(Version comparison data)
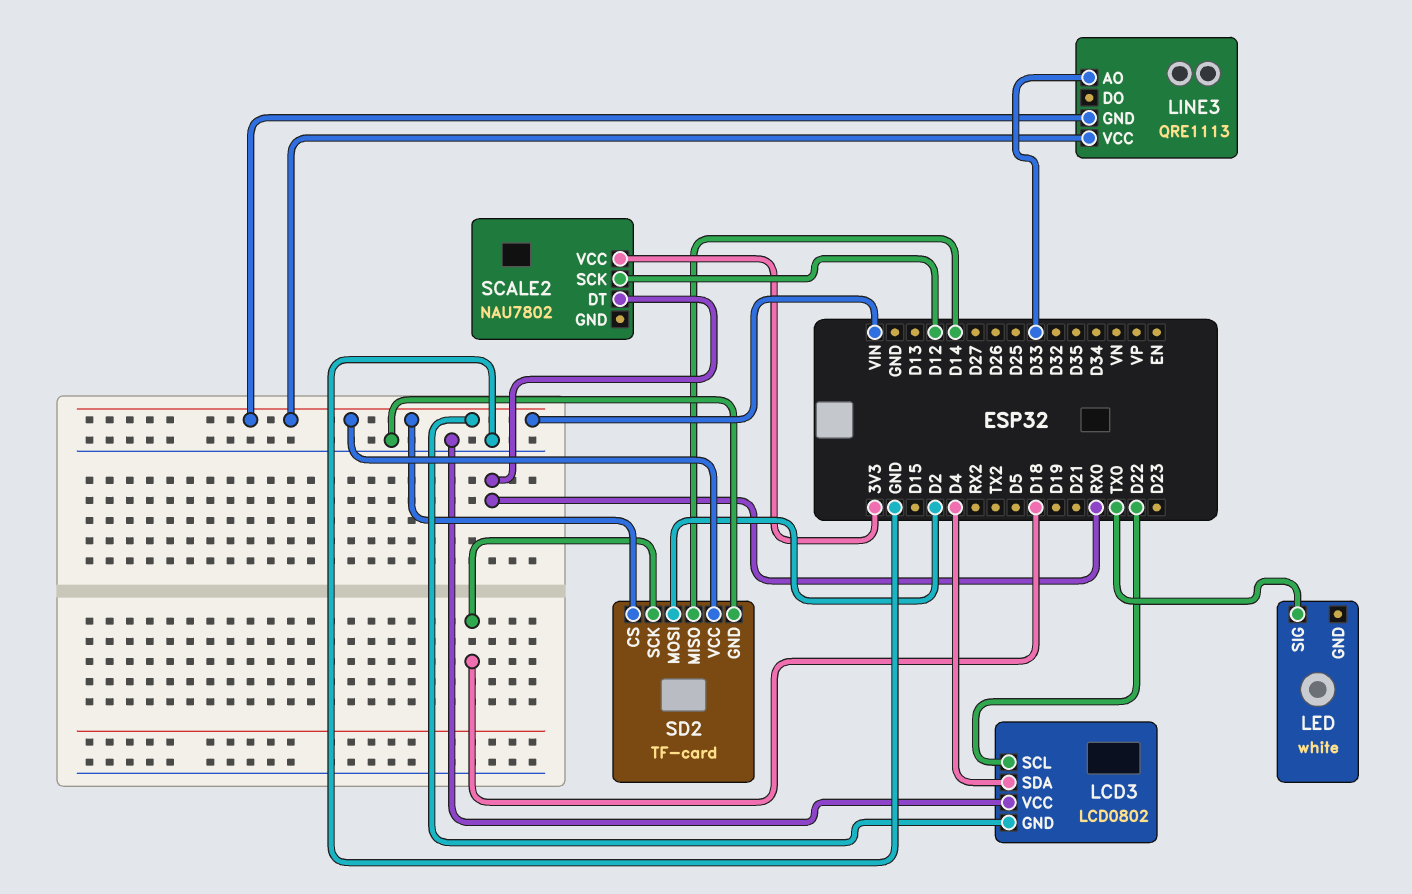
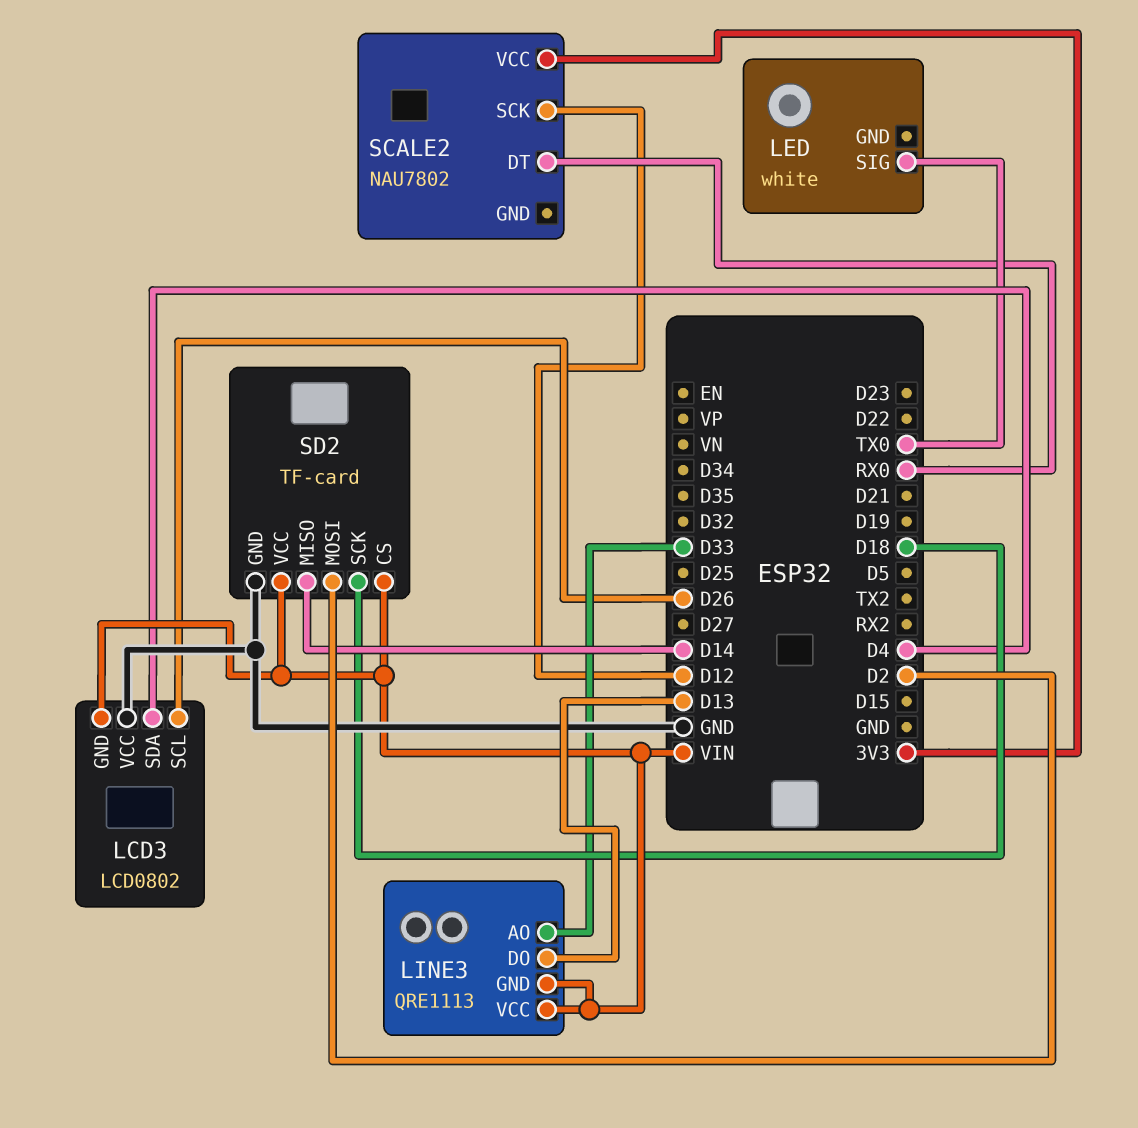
LCD3 pin SCL: D22 -> D26
LINE3 pin DO: none -> D13

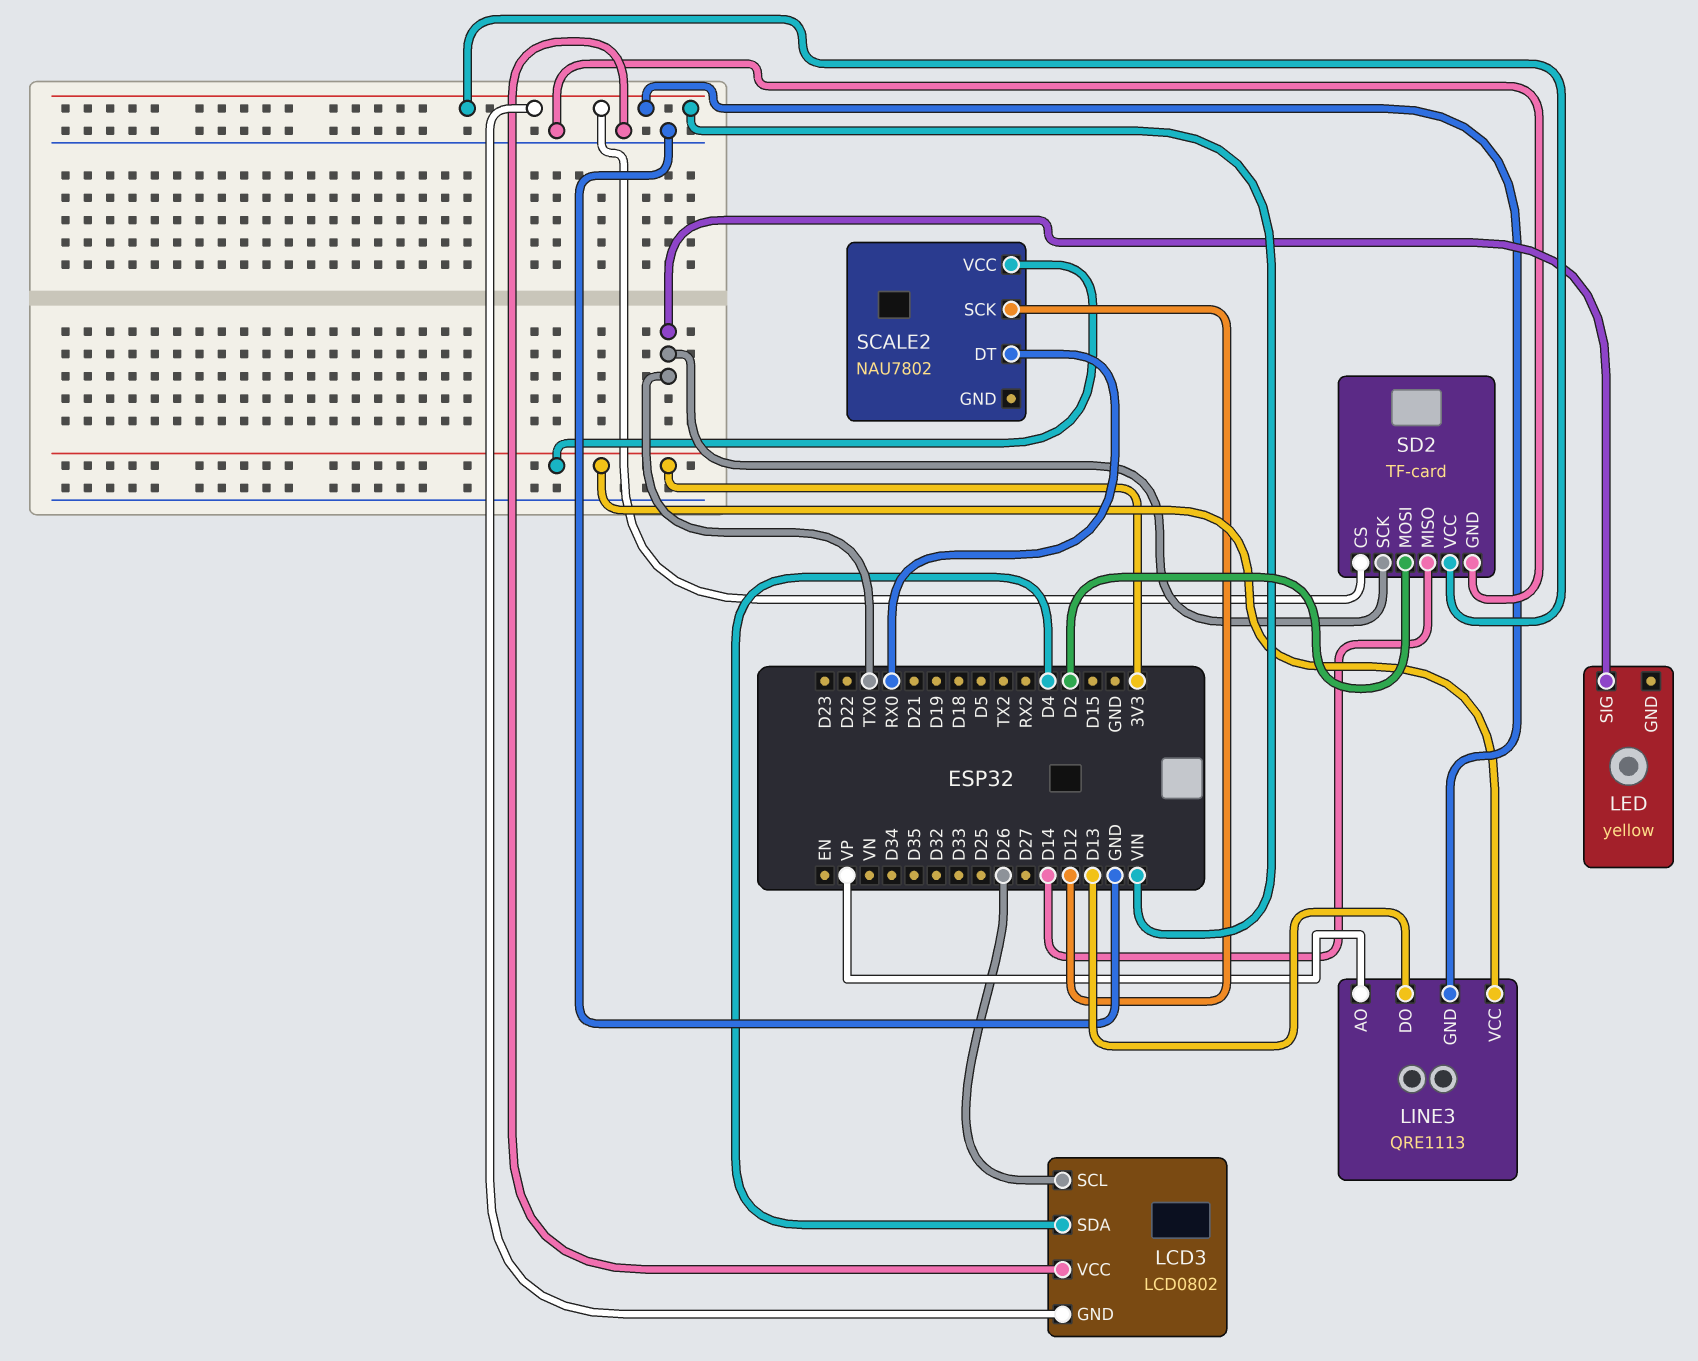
LED: white -> yellow
LINE3 pin AO: D33 -> VP
LINE3 pin VCC: VIN -> 3V3
SD2 pin SCK: D18 -> TX0

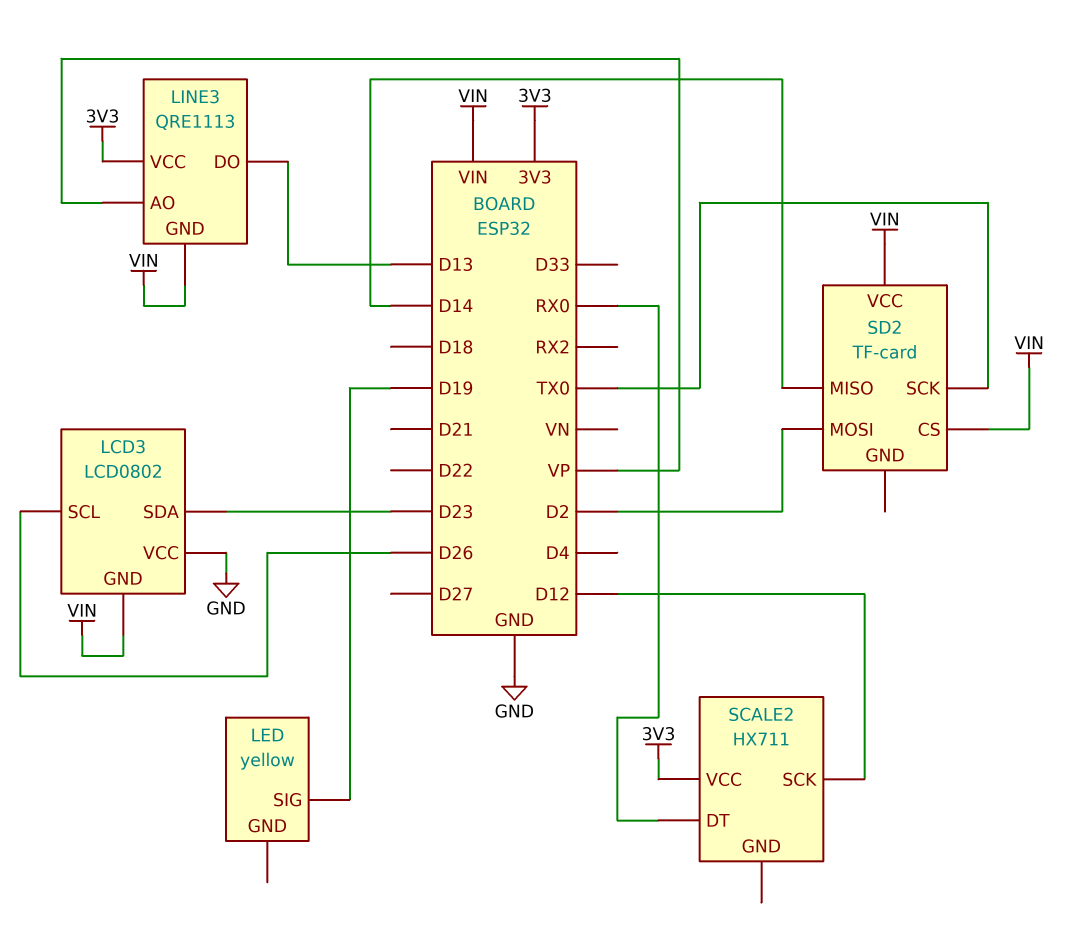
LCD3 pin SDA: D4 -> D23
LED pin SIG: TX0 -> D19
SCALE2: NAU7802 -> HX711
SD2 pin GND: GND -> none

> [WORK ORDER]
Since the copy must contain no pictures, return only the text of the records, exactly as it stands.

> [PROBLEM SOLUTION]
LCD3 pin SCL: D22 -> D26
LINE3 pin DO: none -> D13

LED: white -> yellow
LINE3 pin AO: D33 -> VP
LINE3 pin VCC: VIN -> 3V3
SD2 pin SCK: D18 -> TX0

LCD3 pin SDA: D4 -> D23
LED pin SIG: TX0 -> D19
SCALE2: NAU7802 -> HX711
SD2 pin GND: GND -> none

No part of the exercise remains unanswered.